[Stored data]
----
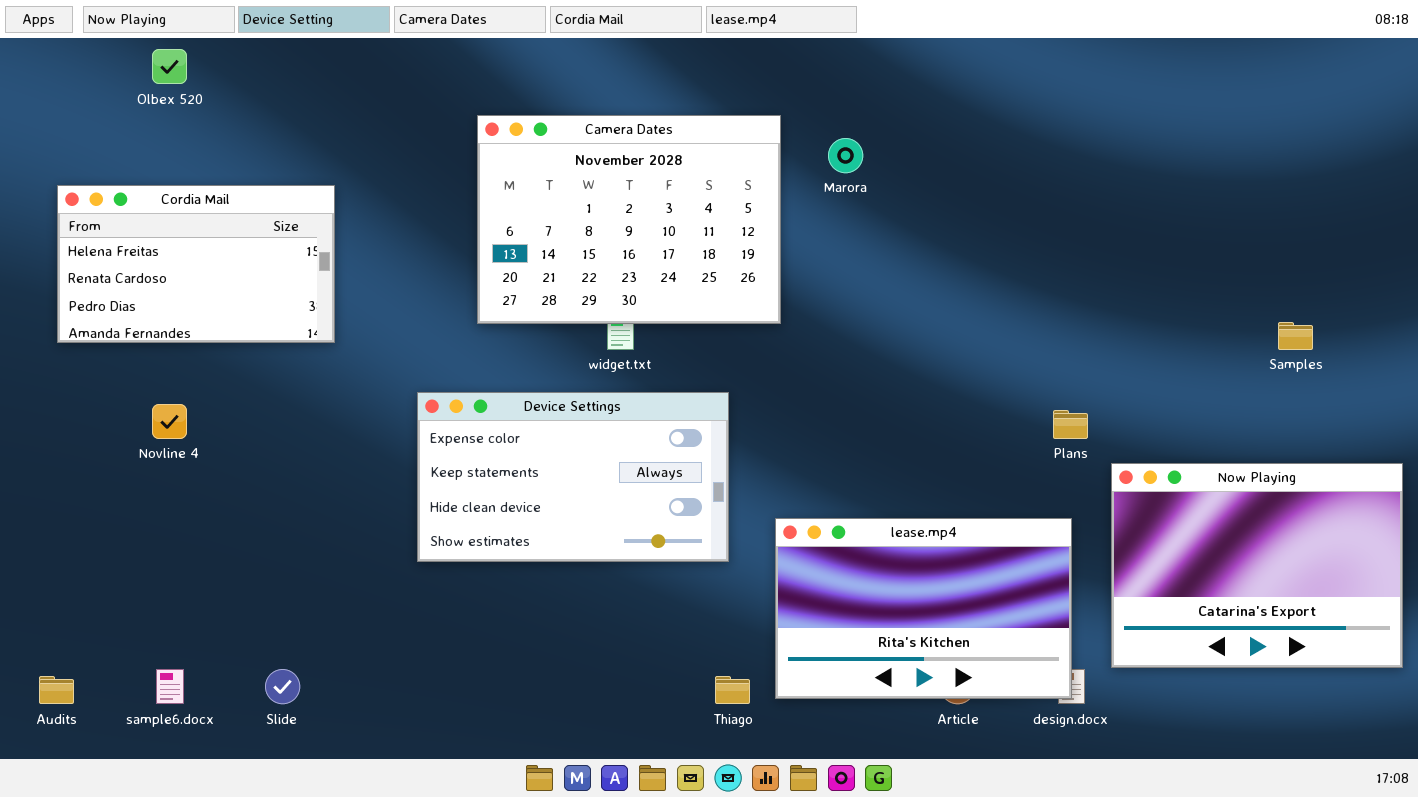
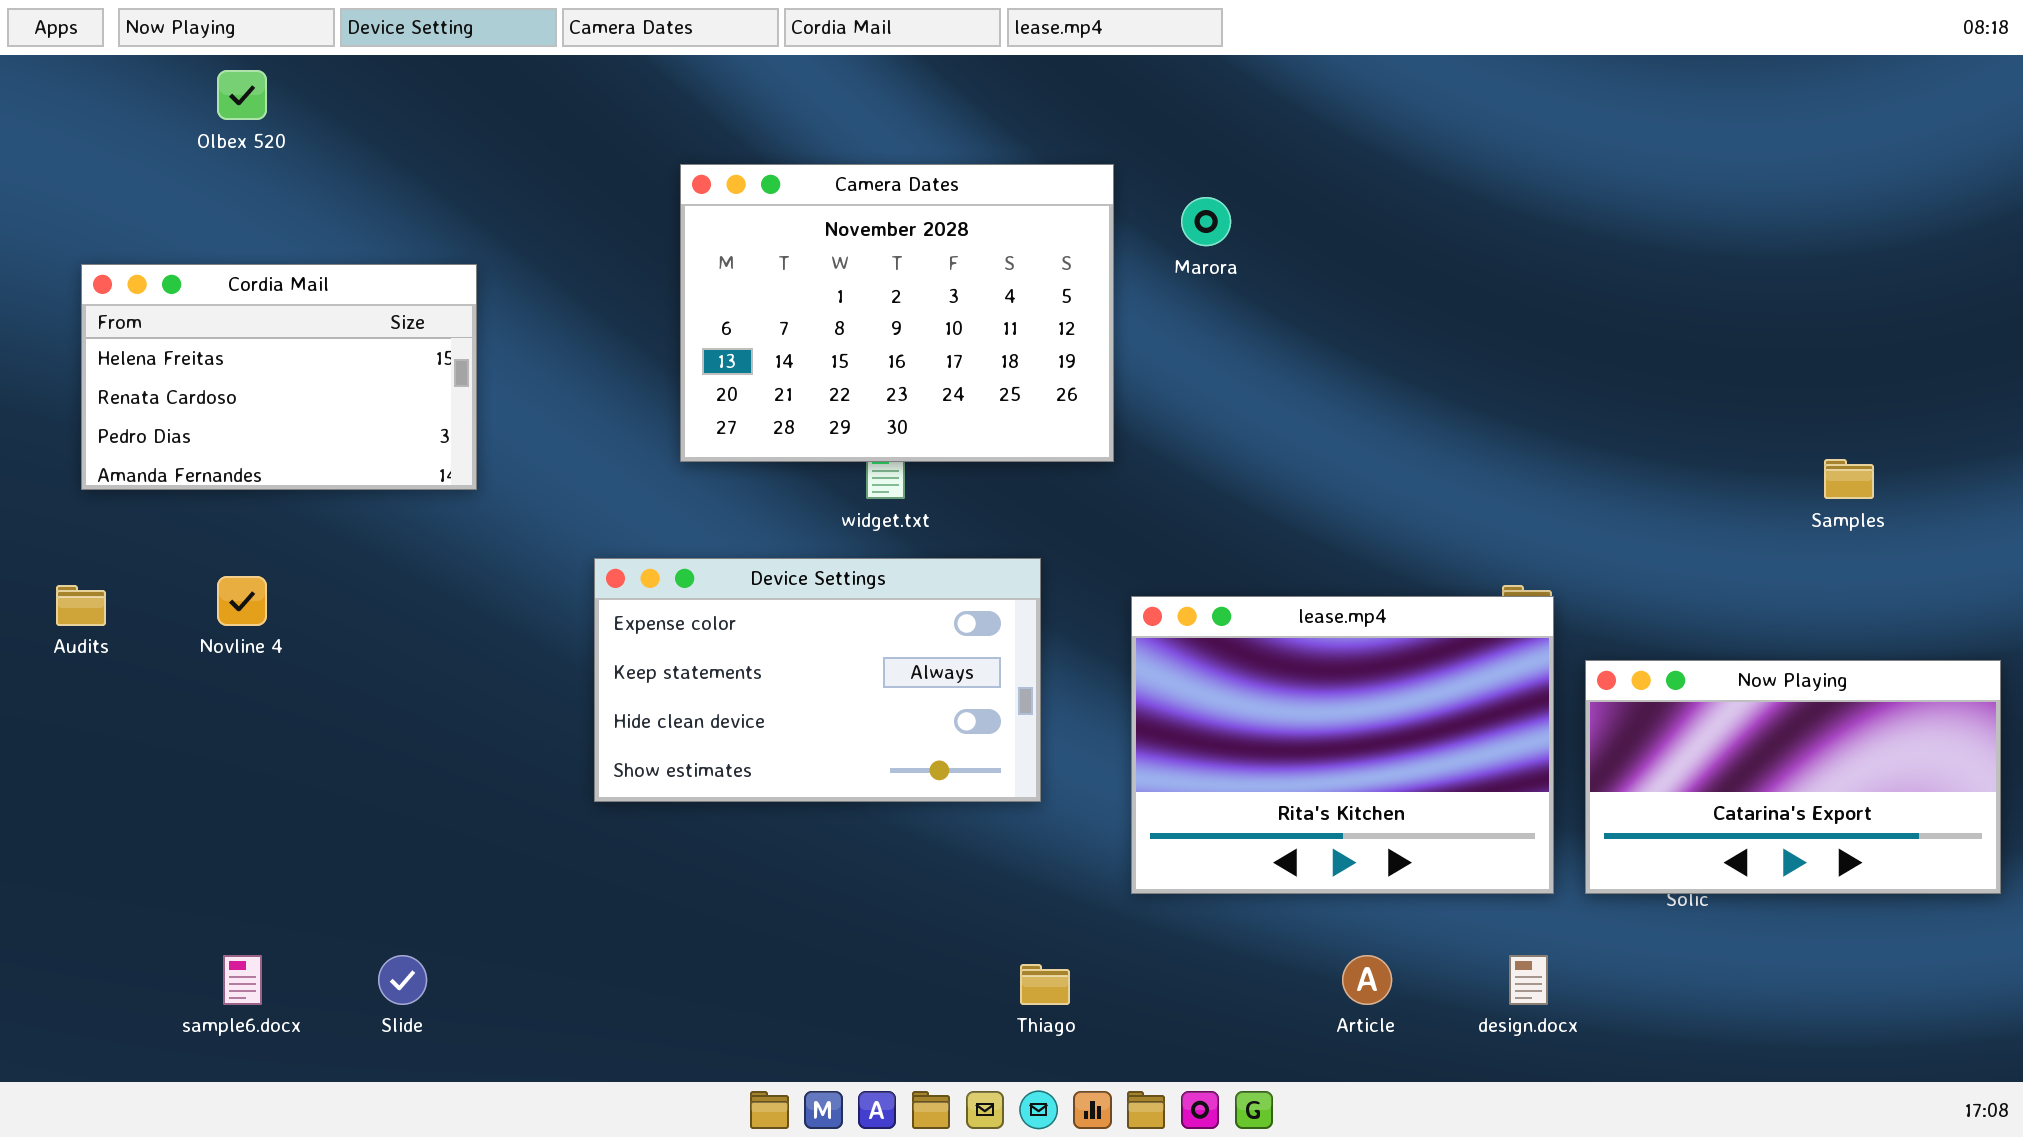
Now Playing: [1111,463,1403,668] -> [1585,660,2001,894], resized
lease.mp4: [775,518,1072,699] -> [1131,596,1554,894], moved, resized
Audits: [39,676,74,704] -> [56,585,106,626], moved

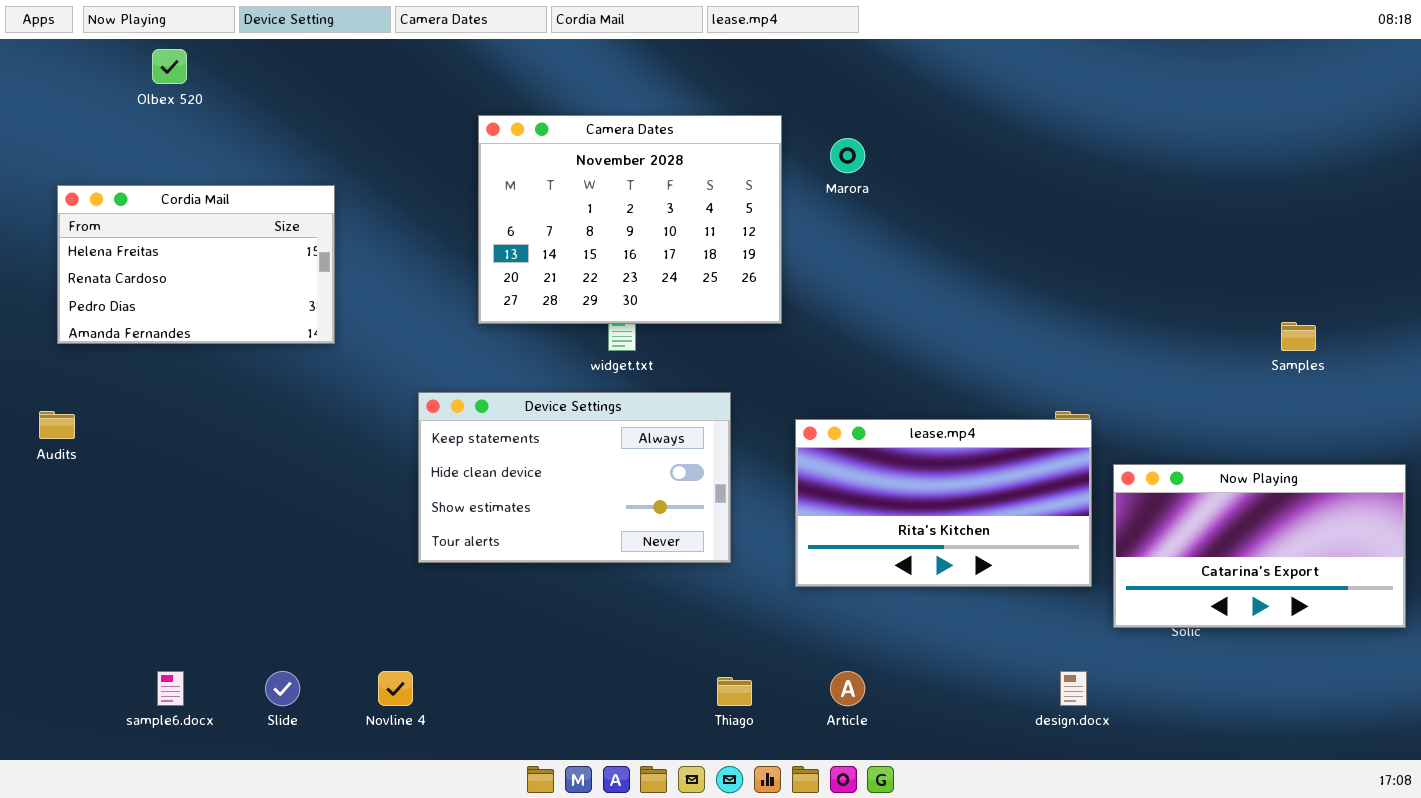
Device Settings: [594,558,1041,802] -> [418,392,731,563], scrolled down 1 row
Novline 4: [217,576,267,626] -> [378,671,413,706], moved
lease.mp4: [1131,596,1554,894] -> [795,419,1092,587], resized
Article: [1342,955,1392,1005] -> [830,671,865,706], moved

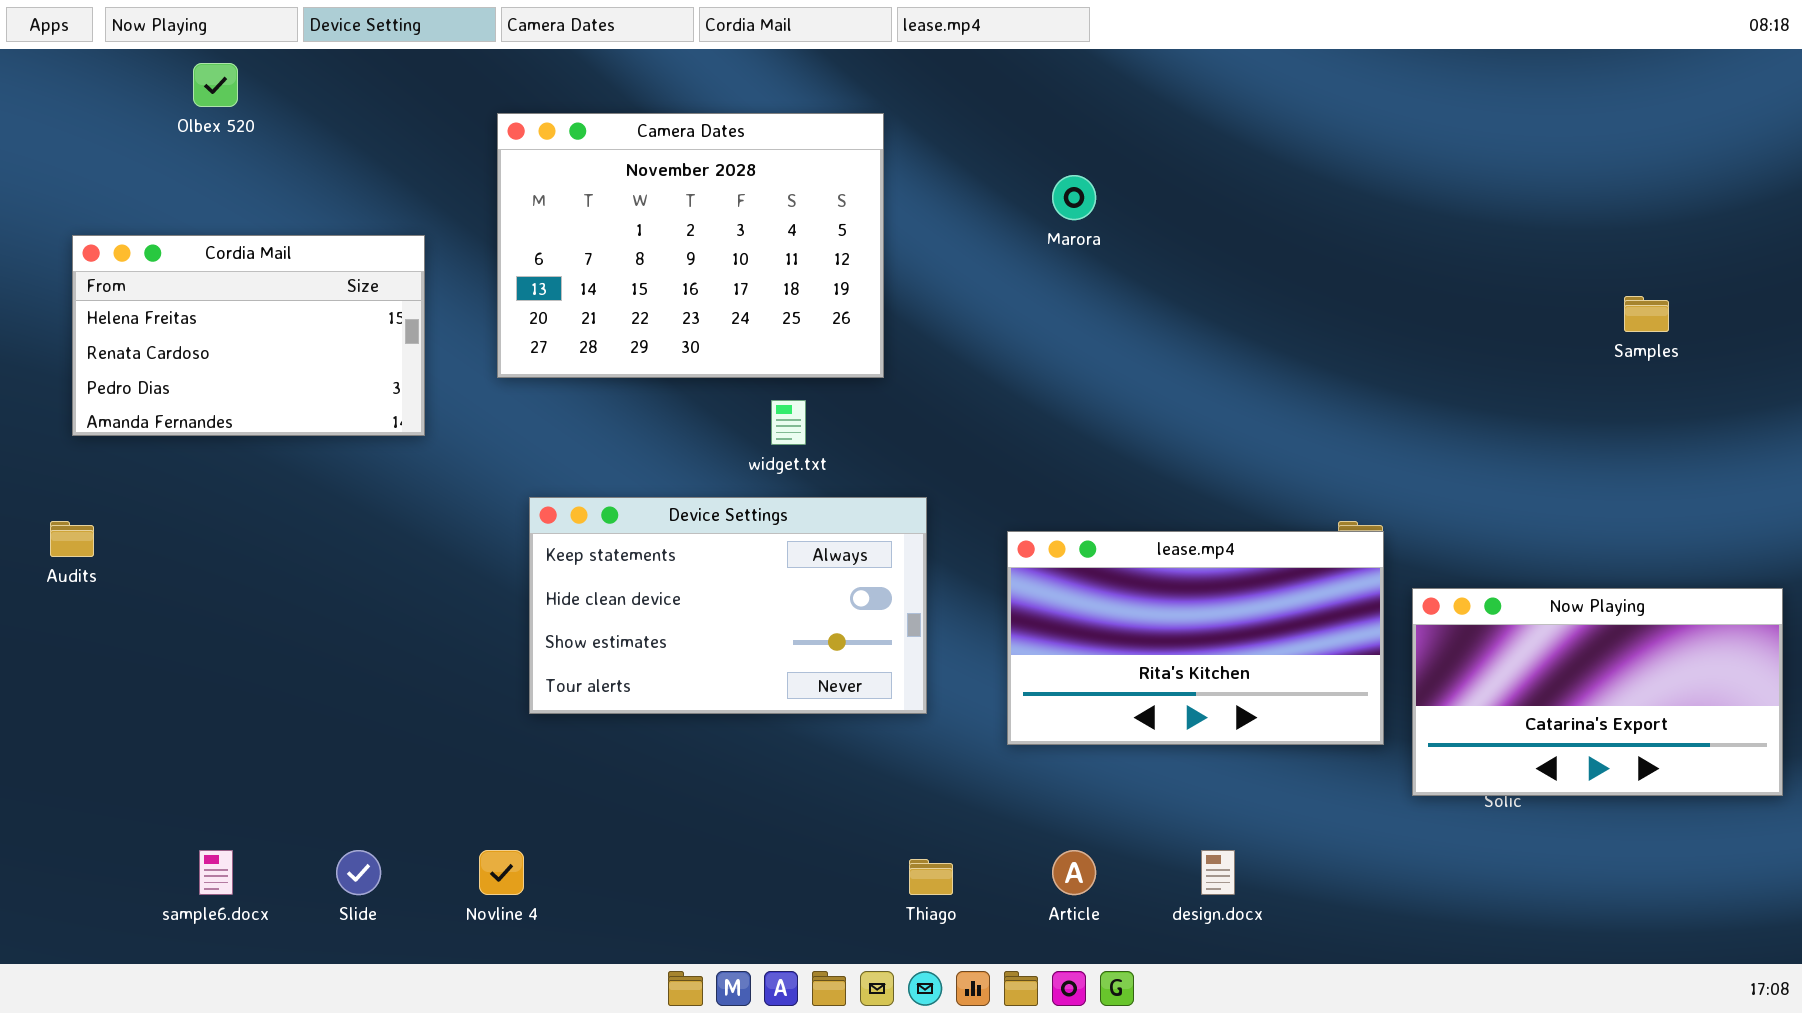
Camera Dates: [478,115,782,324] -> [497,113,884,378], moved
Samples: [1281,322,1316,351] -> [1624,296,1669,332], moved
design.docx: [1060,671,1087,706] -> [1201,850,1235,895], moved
----
#### [Your objective]
Could you repeat exactly the lines from the first one of the records above through the line containing "Novline 4: [217,576,267,626]", leaving out any pictures?

#### [Answer space]
Now Playing: [1111,463,1403,668] -> [1585,660,2001,894], resized
lease.mp4: [775,518,1072,699] -> [1131,596,1554,894], moved, resized
Audits: [39,676,74,704] -> [56,585,106,626], moved

Device Settings: [594,558,1041,802] -> [418,392,731,563], scrolled down 1 row
Novline 4: [217,576,267,626] -> [378,671,413,706], moved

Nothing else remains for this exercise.